- [Problem description]:
Look for "(126, 382) = (216, 381): pink" in the listing below, then copy exactly the line it appears in and all lines after it to the end, and nothing more.

- [Provided material]:
━━━━━━━━━━━━━━━━

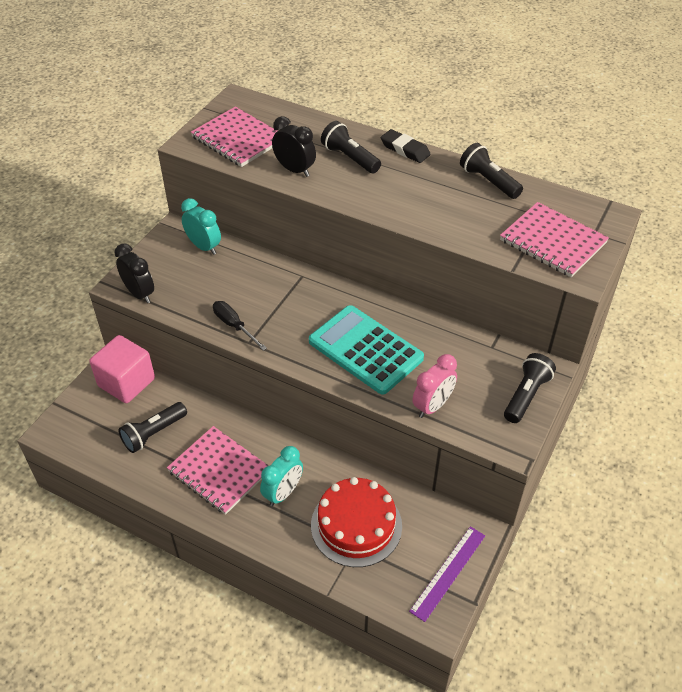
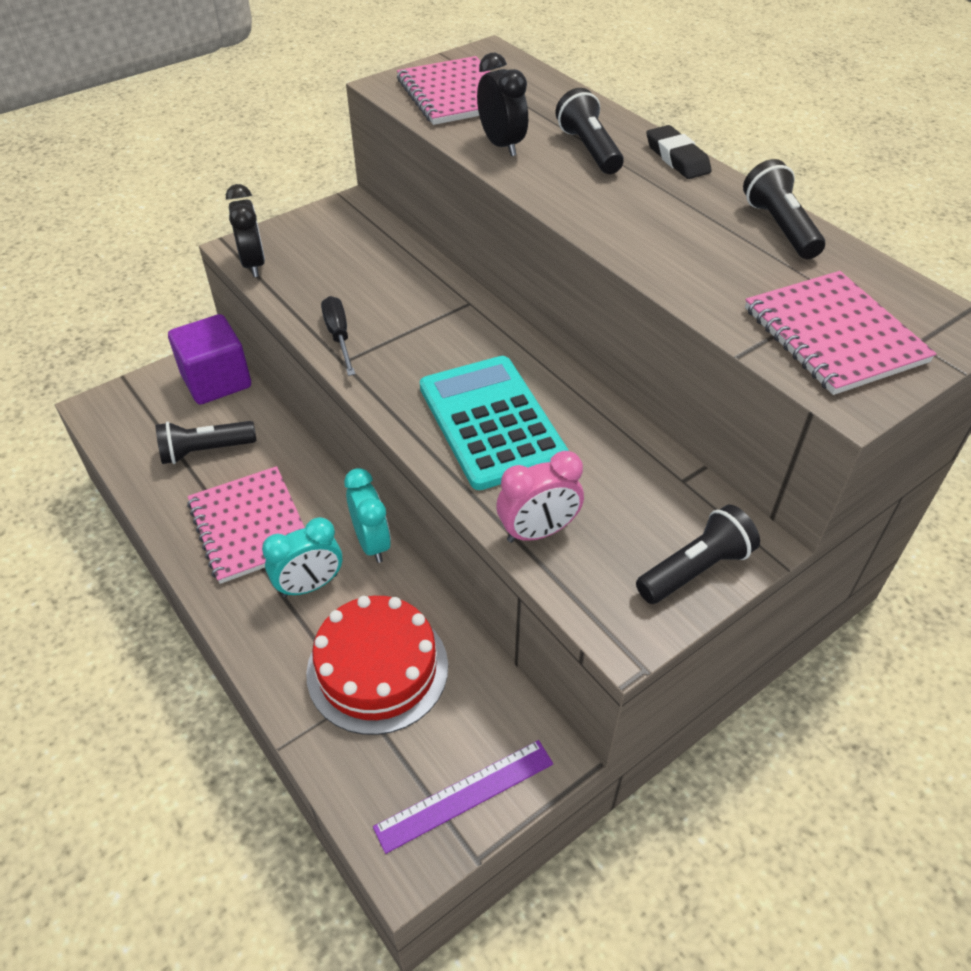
camera: 25 degrees right, 0 degrees up
(126, 382) = (216, 381): pink cube -> purple cube
(204, 247) = (369, 234): turquoise clock -> turquoise clock (372, 543)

━━━━━━━━━━━━━━━━

- [Response box]:
(126, 382) = (216, 381): pink cube -> purple cube
(204, 247) = (369, 234): turquoise clock -> turquoise clock (372, 543)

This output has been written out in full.